- **Task to carry out**: A faithful copy of all the records is needed, with the pictures omitted.

*** Opening of Records shown ***

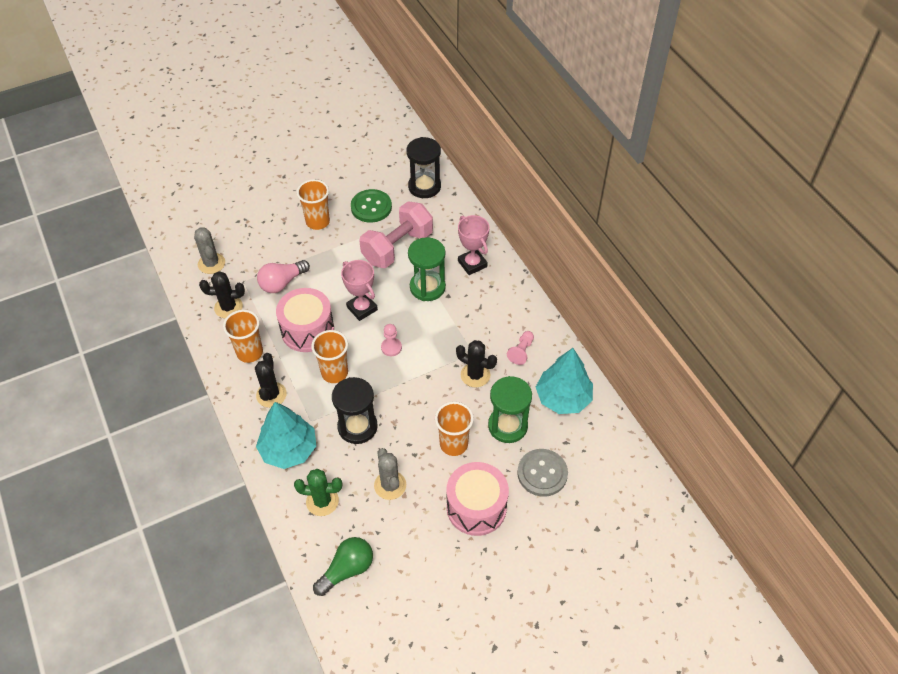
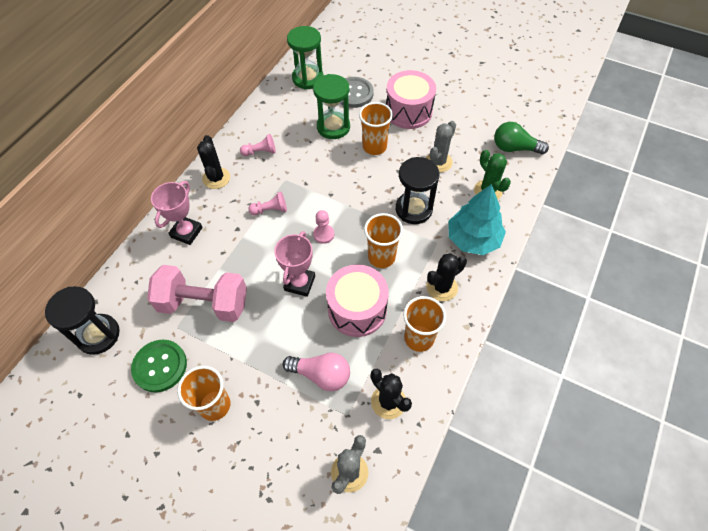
camera: 125 degrees left, 5 degrees up
(427, 287) = (238, 249): green hourglass -> green hourglass (308, 78)
(448, 326) = (270, 210): none -> pink pawn
(475, 375) = (305, 167): black cactus -> black cactus (216, 178)
(563, 398) = (284, 110): turquoise tree -> none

*** Close of Records shown ***

- **Finished task**:
camera: 125 degrees left, 5 degrees up
(427, 287) = (238, 249): green hourglass -> green hourglass (308, 78)
(448, 326) = (270, 210): none -> pink pawn
(475, 375) = (305, 167): black cactus -> black cactus (216, 178)
(563, 398) = (284, 110): turquoise tree -> none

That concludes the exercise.